### Aim of the task
Every line from the one with "The Filzstift (türkis)" to the final line of the listing below should be repeated exactly, and only those.

__________________________________________________

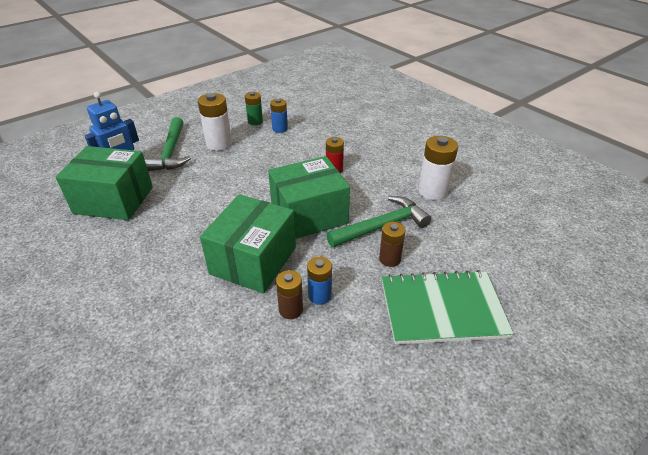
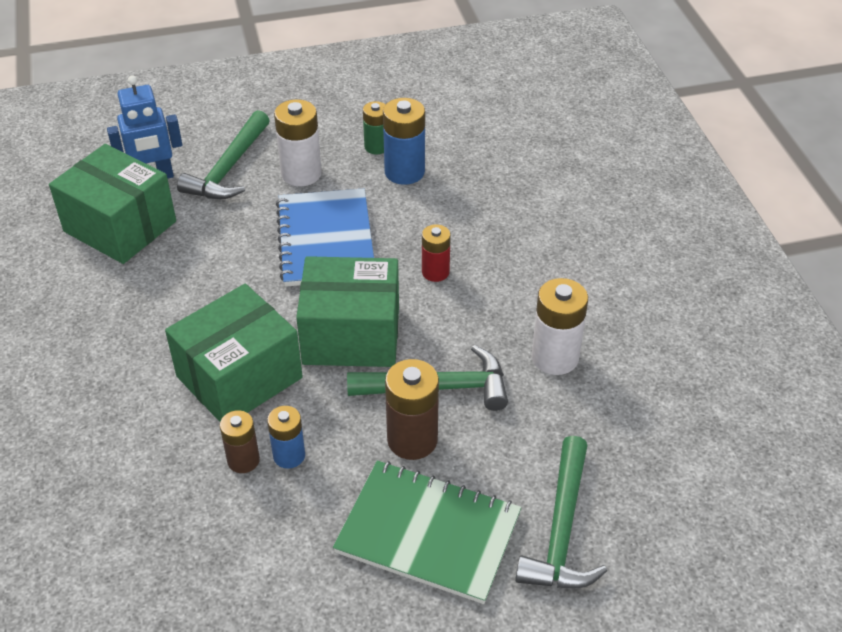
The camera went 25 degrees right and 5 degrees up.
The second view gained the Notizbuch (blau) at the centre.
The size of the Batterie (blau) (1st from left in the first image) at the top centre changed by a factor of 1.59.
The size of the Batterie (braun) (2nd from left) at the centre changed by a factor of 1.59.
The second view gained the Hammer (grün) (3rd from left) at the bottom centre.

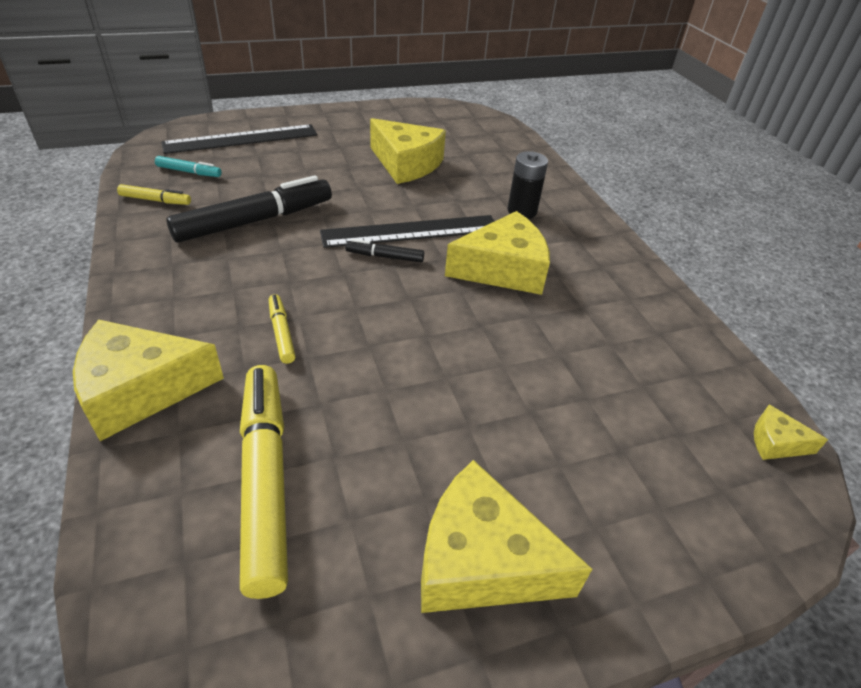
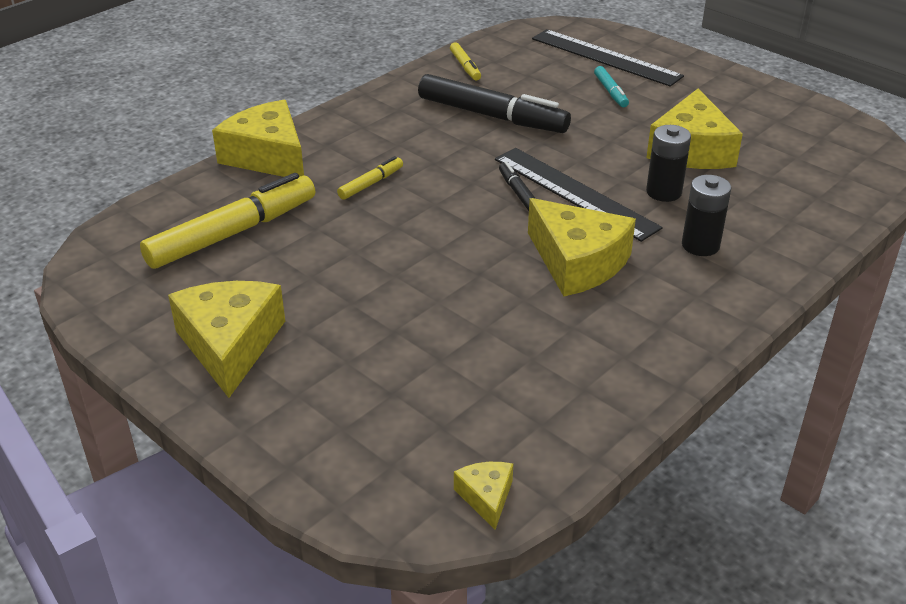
The camera went 65 degrees right and 5 degrees down.
The Filzstift (türkis) ended up elsewhere, having gone from the top left to the top right.
The second view gained the Batterie (schwarz) (1st from left) at the top right.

__________________________________________________

### Response box
The Filzstift (türkis) ended up elsewhere, having gone from the top left to the top right.
The second view gained the Batterie (schwarz) (1st from left) at the top right.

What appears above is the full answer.